START Records shown

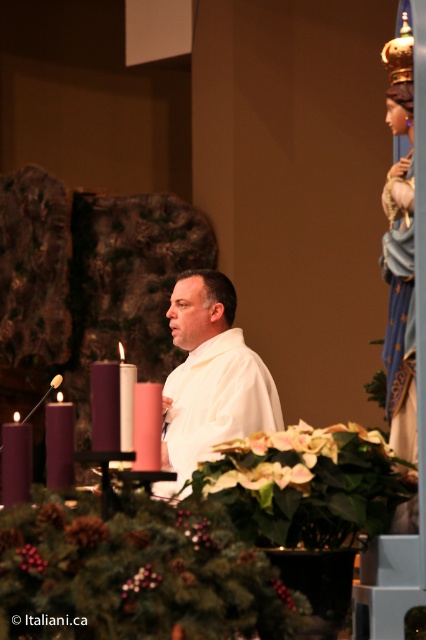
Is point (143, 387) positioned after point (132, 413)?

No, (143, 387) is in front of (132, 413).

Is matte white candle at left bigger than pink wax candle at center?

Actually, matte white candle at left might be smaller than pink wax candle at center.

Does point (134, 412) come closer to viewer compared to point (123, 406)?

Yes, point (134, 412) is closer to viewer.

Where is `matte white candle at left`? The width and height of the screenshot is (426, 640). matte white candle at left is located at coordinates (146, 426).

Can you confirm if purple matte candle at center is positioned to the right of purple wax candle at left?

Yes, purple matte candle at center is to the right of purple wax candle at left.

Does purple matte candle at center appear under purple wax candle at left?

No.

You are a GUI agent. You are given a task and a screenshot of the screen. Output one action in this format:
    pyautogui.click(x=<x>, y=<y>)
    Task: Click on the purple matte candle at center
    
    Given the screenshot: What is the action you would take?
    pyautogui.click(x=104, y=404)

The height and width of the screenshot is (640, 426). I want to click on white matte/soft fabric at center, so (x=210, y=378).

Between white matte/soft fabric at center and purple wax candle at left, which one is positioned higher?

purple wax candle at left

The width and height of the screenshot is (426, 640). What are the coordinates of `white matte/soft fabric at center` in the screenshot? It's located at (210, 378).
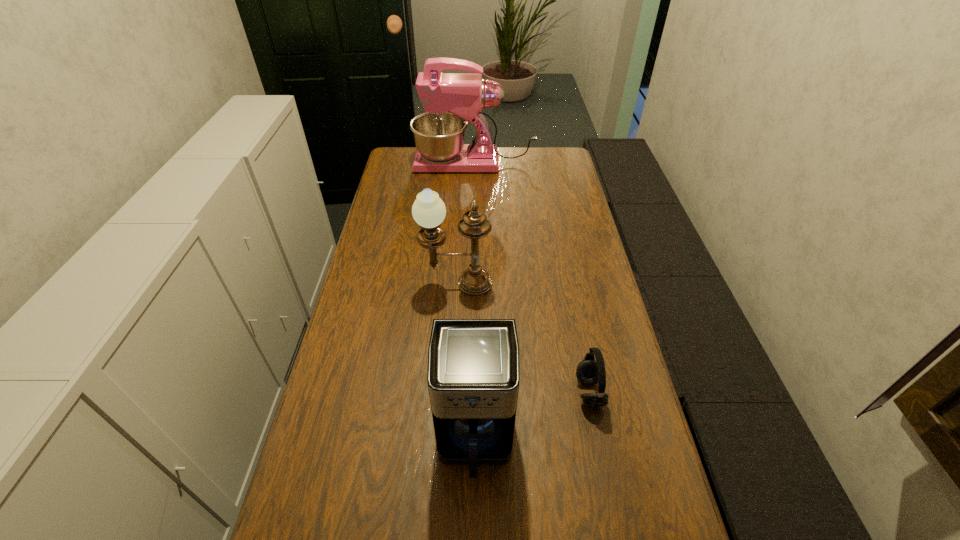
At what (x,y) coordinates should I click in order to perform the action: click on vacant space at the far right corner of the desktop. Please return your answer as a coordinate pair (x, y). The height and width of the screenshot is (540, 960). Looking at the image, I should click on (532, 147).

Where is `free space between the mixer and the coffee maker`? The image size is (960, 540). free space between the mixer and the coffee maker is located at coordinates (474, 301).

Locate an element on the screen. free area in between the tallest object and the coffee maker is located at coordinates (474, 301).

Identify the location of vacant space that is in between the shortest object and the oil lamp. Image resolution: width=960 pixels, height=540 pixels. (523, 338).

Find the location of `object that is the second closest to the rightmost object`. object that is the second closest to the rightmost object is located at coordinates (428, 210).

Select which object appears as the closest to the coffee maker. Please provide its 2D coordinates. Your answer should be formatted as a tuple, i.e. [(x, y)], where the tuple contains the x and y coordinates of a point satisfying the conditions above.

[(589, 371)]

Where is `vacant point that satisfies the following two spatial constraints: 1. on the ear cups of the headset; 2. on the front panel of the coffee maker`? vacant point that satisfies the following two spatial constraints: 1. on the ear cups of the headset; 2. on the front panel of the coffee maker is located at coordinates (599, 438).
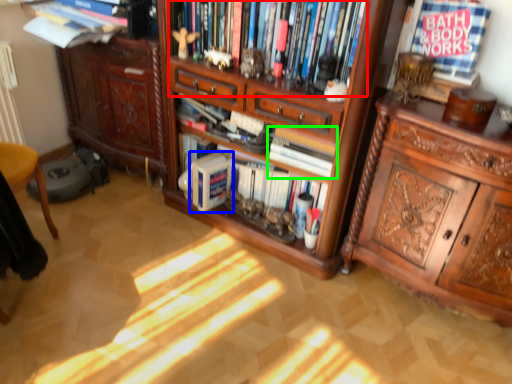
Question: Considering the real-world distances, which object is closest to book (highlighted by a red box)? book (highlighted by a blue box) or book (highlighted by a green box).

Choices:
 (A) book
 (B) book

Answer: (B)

END Records shown

Collect every line in the records that contains the string "pink". Case counts.

Written answer
Is matte white candle at left bigger than pink wax candle at center?
Actually, matte white candle at left might be smaller than pink wax candle at center.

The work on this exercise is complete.